-- SOURCE DATA --
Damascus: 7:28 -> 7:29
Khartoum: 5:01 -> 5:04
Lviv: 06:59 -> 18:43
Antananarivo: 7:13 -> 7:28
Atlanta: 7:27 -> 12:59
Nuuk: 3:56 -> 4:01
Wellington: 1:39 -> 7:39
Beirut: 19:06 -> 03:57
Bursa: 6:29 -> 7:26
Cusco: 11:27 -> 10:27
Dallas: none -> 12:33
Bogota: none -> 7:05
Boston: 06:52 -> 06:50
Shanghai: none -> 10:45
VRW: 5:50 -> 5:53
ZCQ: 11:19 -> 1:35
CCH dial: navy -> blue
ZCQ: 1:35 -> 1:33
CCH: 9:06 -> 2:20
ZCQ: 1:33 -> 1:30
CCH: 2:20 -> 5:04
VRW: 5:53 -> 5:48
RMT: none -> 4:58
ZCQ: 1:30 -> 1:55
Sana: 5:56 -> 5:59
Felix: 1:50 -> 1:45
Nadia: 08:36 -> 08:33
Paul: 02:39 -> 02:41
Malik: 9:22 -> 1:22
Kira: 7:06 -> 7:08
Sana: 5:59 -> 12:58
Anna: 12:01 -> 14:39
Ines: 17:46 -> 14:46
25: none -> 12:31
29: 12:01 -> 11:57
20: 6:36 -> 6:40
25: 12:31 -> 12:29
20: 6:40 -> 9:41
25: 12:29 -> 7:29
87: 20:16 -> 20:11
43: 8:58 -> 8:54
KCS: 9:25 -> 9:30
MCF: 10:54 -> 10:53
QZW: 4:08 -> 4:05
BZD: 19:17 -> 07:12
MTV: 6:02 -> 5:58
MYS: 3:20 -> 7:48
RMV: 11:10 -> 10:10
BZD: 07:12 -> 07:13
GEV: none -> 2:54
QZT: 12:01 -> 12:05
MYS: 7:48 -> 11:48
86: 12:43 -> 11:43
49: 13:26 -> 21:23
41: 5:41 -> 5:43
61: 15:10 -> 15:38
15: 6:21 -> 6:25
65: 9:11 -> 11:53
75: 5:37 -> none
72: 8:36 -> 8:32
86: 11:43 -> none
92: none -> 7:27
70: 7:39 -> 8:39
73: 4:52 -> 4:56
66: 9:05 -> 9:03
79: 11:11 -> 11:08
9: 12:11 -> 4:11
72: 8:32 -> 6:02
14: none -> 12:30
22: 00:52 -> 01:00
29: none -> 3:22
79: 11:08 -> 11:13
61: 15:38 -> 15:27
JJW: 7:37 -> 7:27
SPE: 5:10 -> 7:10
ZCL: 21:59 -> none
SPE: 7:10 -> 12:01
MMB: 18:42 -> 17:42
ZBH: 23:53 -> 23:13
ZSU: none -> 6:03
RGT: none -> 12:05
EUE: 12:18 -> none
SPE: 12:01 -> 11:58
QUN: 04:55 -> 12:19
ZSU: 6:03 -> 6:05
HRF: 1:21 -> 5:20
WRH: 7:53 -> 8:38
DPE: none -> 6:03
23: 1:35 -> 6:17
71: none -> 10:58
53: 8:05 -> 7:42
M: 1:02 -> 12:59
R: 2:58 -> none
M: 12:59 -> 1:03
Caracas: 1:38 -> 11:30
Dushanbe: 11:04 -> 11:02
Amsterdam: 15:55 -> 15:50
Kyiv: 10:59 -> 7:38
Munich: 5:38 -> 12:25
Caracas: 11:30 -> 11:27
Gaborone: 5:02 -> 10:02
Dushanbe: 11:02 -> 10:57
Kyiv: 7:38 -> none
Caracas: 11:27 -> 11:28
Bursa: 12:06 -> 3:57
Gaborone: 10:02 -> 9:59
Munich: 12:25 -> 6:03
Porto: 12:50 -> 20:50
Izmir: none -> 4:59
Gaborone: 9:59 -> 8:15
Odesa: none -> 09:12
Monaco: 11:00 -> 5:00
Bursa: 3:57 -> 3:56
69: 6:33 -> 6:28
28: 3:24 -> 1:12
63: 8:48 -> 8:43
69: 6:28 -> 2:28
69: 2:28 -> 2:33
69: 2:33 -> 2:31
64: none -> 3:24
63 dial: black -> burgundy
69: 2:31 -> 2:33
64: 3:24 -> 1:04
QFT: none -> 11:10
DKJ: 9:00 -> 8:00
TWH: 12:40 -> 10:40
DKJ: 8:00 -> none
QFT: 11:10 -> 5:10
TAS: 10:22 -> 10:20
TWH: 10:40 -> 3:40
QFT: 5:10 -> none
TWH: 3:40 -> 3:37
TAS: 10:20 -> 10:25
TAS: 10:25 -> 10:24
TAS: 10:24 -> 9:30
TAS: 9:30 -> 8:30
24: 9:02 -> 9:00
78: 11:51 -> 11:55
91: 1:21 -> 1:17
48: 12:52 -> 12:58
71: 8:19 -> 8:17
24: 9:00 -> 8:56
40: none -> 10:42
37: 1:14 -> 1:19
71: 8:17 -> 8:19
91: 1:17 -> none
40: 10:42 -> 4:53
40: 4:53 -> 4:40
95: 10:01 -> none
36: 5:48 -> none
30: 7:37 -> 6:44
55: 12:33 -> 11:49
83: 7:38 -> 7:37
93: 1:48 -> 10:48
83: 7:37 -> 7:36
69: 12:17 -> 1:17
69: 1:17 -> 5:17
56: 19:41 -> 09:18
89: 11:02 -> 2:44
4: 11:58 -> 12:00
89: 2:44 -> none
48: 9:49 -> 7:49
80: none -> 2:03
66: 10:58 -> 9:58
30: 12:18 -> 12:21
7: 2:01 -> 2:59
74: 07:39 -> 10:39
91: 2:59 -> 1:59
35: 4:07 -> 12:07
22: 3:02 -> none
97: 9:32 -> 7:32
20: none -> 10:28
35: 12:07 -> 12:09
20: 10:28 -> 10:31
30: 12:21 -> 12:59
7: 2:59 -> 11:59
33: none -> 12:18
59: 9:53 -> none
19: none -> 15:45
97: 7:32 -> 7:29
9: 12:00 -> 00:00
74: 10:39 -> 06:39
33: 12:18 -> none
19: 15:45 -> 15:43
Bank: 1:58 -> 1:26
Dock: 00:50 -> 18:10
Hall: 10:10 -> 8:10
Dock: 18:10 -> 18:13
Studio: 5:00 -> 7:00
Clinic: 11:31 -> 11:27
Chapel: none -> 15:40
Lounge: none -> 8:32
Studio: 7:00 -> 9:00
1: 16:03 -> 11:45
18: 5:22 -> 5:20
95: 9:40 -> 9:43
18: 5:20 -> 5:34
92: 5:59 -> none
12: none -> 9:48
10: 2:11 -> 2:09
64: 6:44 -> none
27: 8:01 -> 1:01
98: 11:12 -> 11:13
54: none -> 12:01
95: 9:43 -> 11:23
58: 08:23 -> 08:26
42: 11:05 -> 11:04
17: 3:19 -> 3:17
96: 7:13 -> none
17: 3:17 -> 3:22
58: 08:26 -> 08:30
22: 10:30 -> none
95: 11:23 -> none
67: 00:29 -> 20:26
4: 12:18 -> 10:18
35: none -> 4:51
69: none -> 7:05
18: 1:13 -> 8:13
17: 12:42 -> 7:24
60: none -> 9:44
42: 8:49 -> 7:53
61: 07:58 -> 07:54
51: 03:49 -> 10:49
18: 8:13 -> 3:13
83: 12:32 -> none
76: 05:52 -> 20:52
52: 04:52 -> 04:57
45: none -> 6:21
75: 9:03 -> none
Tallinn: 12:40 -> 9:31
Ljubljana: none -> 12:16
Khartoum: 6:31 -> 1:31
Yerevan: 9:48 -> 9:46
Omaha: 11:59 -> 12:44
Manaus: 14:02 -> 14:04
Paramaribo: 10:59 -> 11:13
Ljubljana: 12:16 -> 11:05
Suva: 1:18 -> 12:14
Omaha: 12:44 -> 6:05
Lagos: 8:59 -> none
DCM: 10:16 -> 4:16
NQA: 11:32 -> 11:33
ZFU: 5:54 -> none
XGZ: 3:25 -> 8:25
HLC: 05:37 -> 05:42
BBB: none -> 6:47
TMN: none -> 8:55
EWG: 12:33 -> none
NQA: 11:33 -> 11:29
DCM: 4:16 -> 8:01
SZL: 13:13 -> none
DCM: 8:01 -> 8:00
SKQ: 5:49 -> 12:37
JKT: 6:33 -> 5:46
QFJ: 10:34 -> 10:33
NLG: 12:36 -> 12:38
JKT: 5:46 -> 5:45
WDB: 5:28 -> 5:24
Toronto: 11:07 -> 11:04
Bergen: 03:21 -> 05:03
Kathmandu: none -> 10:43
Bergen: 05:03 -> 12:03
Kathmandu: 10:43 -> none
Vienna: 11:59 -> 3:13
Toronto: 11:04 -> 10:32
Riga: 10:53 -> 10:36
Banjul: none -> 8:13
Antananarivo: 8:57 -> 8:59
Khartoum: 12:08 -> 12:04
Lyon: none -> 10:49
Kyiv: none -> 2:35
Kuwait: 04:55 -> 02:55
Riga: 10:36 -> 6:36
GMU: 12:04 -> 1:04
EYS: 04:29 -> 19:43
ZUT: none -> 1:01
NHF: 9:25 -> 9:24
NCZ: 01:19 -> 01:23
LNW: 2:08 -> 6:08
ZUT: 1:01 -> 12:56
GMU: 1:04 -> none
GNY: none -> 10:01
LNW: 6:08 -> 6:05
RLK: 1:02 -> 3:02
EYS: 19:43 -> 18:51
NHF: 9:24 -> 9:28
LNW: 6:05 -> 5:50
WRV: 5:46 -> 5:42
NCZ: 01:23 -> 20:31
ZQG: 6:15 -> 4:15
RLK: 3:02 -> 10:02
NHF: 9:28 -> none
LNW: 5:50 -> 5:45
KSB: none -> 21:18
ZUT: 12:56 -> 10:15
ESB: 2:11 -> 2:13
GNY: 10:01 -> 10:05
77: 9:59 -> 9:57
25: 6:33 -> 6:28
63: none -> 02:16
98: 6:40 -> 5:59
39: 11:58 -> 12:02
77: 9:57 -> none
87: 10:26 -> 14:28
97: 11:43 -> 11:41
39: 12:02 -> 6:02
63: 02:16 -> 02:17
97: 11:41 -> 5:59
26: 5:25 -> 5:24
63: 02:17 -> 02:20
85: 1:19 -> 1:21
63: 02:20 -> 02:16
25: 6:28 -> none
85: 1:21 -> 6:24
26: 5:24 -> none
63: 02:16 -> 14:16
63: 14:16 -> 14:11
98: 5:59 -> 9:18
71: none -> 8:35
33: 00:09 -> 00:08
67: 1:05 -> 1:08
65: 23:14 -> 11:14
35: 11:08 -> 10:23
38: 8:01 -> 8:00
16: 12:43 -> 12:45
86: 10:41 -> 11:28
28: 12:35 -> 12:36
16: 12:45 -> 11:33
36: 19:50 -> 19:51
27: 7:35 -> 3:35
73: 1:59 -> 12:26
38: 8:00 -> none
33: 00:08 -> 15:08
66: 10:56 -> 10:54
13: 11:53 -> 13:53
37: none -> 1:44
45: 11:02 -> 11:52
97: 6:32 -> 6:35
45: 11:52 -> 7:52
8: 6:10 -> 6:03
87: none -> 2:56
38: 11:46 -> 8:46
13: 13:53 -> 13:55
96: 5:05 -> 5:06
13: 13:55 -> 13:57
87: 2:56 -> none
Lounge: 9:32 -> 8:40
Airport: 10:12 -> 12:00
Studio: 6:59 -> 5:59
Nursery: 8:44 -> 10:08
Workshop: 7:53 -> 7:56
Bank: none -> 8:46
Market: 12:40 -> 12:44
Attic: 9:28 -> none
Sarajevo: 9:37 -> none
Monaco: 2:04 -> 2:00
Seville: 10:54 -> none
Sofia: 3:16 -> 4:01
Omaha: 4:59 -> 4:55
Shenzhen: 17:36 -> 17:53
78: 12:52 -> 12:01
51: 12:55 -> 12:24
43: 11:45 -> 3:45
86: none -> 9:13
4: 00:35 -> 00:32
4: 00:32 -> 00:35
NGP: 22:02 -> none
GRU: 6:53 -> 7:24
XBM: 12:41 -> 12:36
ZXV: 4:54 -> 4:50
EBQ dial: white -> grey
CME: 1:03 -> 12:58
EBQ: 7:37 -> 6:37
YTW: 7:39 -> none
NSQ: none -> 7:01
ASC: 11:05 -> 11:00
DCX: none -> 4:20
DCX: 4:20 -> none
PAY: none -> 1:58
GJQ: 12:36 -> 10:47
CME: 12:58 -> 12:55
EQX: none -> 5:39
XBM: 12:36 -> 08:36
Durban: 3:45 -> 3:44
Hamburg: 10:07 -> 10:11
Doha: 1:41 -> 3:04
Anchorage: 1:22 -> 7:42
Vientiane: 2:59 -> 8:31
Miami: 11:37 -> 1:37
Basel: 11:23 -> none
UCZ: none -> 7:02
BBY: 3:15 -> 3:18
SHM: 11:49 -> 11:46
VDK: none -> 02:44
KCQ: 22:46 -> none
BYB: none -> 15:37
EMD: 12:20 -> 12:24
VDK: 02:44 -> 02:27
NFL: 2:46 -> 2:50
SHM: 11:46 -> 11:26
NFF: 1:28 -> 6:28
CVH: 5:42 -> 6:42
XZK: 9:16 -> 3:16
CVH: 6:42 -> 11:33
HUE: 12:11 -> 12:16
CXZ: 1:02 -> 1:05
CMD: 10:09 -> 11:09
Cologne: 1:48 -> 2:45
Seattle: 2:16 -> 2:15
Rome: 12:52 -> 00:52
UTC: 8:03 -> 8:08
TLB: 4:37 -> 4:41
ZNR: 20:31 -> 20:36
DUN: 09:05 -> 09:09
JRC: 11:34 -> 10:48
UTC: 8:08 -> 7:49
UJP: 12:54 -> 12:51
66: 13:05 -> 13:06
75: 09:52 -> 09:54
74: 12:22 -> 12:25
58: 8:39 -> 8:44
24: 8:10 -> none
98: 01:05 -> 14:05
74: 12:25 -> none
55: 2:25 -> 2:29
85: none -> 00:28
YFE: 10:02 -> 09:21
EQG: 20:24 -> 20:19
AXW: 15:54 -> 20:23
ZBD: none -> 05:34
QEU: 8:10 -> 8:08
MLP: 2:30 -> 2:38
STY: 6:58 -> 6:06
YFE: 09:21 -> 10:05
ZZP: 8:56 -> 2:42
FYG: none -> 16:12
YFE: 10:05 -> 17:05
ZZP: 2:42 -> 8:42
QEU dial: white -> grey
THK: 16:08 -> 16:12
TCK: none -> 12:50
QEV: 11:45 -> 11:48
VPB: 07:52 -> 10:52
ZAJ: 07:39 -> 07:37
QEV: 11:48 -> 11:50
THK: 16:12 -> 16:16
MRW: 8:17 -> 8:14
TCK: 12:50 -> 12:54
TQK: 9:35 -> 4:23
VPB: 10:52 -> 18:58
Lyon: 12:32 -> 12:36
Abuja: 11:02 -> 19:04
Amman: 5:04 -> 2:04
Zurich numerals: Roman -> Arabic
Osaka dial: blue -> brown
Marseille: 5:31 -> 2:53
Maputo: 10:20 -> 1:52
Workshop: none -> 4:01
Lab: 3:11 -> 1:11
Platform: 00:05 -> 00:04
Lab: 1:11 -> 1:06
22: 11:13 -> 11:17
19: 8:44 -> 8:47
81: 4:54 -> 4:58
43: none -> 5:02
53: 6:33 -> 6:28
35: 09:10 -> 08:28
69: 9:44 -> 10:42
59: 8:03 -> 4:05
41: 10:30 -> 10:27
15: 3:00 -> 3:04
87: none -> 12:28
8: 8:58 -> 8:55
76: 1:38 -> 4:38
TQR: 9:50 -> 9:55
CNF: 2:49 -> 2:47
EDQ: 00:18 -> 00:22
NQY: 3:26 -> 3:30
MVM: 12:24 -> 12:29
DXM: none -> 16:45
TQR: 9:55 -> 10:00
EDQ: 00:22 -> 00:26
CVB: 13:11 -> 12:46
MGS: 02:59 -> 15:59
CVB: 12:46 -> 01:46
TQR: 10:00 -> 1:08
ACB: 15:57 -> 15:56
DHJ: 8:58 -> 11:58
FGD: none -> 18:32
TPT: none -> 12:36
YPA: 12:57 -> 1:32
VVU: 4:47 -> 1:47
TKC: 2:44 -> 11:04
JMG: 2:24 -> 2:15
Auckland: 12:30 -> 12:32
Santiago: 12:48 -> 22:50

-- EXERCISE AIM --
List everything from the start of the items down to the line containing "Bursa: 3:57 -> 3:56" as a numbered list, with both ends included and blank lines left out.

-- THE OUTPUT --
1. Damascus: 7:28 -> 7:29
2. Khartoum: 5:01 -> 5:04
3. Lviv: 06:59 -> 18:43
4. Antananarivo: 7:13 -> 7:28
5. Atlanta: 7:27 -> 12:59
6. Nuuk: 3:56 -> 4:01
7. Wellington: 1:39 -> 7:39
8. Beirut: 19:06 -> 03:57
9. Bursa: 6:29 -> 7:26
10. Cusco: 11:27 -> 10:27
11. Dallas: none -> 12:33
12. Bogota: none -> 7:05
13. Boston: 06:52 -> 06:50
14. Shanghai: none -> 10:45
15. VRW: 5:50 -> 5:53
16. ZCQ: 11:19 -> 1:35
17. CCH dial: navy -> blue
18. ZCQ: 1:35 -> 1:33
19. CCH: 9:06 -> 2:20
20. ZCQ: 1:33 -> 1:30
21. CCH: 2:20 -> 5:04
22. VRW: 5:53 -> 5:48
23. RMT: none -> 4:58
24. ZCQ: 1:30 -> 1:55
25. Sana: 5:56 -> 5:59
26. Felix: 1:50 -> 1:45
27. Nadia: 08:36 -> 08:33
28. Paul: 02:39 -> 02:41
29. Malik: 9:22 -> 1:22
30. Kira: 7:06 -> 7:08
31. Sana: 5:59 -> 12:58
32. Anna: 12:01 -> 14:39
33. Ines: 17:46 -> 14:46
34. 25: none -> 12:31
35. 29: 12:01 -> 11:57
36. 20: 6:36 -> 6:40
37. 25: 12:31 -> 12:29
38. 20: 6:40 -> 9:41
39. 25: 12:29 -> 7:29
40. 87: 20:16 -> 20:11
41. 43: 8:58 -> 8:54
42. KCS: 9:25 -> 9:30
43. MCF: 10:54 -> 10:53
44. QZW: 4:08 -> 4:05
45. BZD: 19:17 -> 07:12
46. MTV: 6:02 -> 5:58
47. MYS: 3:20 -> 7:48
48. RMV: 11:10 -> 10:10
49. BZD: 07:12 -> 07:13
50. GEV: none -> 2:54
51. QZT: 12:01 -> 12:05
52. MYS: 7:48 -> 11:48
53. 86: 12:43 -> 11:43
54. 49: 13:26 -> 21:23
55. 41: 5:41 -> 5:43
56. 61: 15:10 -> 15:38
57. 15: 6:21 -> 6:25
58. 65: 9:11 -> 11:53
59. 75: 5:37 -> none
60. 72: 8:36 -> 8:32
61. 86: 11:43 -> none
62. 92: none -> 7:27
63. 70: 7:39 -> 8:39
64. 73: 4:52 -> 4:56
65. 66: 9:05 -> 9:03
66. 79: 11:11 -> 11:08
67. 9: 12:11 -> 4:11
68. 72: 8:32 -> 6:02
69. 14: none -> 12:30
70. 22: 00:52 -> 01:00
71. 29: none -> 3:22
72. 79: 11:08 -> 11:13
73. 61: 15:38 -> 15:27
74. JJW: 7:37 -> 7:27
75. SPE: 5:10 -> 7:10
76. ZCL: 21:59 -> none
77. SPE: 7:10 -> 12:01
78. MMB: 18:42 -> 17:42
79. ZBH: 23:53 -> 23:13
80. ZSU: none -> 6:03
81. RGT: none -> 12:05
82. EUE: 12:18 -> none
83. SPE: 12:01 -> 11:58
84. QUN: 04:55 -> 12:19
85. ZSU: 6:03 -> 6:05
86. HRF: 1:21 -> 5:20
87. WRH: 7:53 -> 8:38
88. DPE: none -> 6:03
89. 23: 1:35 -> 6:17
90. 71: none -> 10:58
91. 53: 8:05 -> 7:42
92. M: 1:02 -> 12:59
93. R: 2:58 -> none
94. M: 12:59 -> 1:03
95. Caracas: 1:38 -> 11:30
96. Dushanbe: 11:04 -> 11:02
97. Amsterdam: 15:55 -> 15:50
98. Kyiv: 10:59 -> 7:38
99. Munich: 5:38 -> 12:25
100. Caracas: 11:30 -> 11:27
101. Gaborone: 5:02 -> 10:02
102. Dushanbe: 11:02 -> 10:57
103. Kyiv: 7:38 -> none
104. Caracas: 11:27 -> 11:28
105. Bursa: 12:06 -> 3:57
106. Gaborone: 10:02 -> 9:59
107. Munich: 12:25 -> 6:03
108. Porto: 12:50 -> 20:50
109. Izmir: none -> 4:59
110. Gaborone: 9:59 -> 8:15
111. Odesa: none -> 09:12
112. Monaco: 11:00 -> 5:00
113. Bursa: 3:57 -> 3:56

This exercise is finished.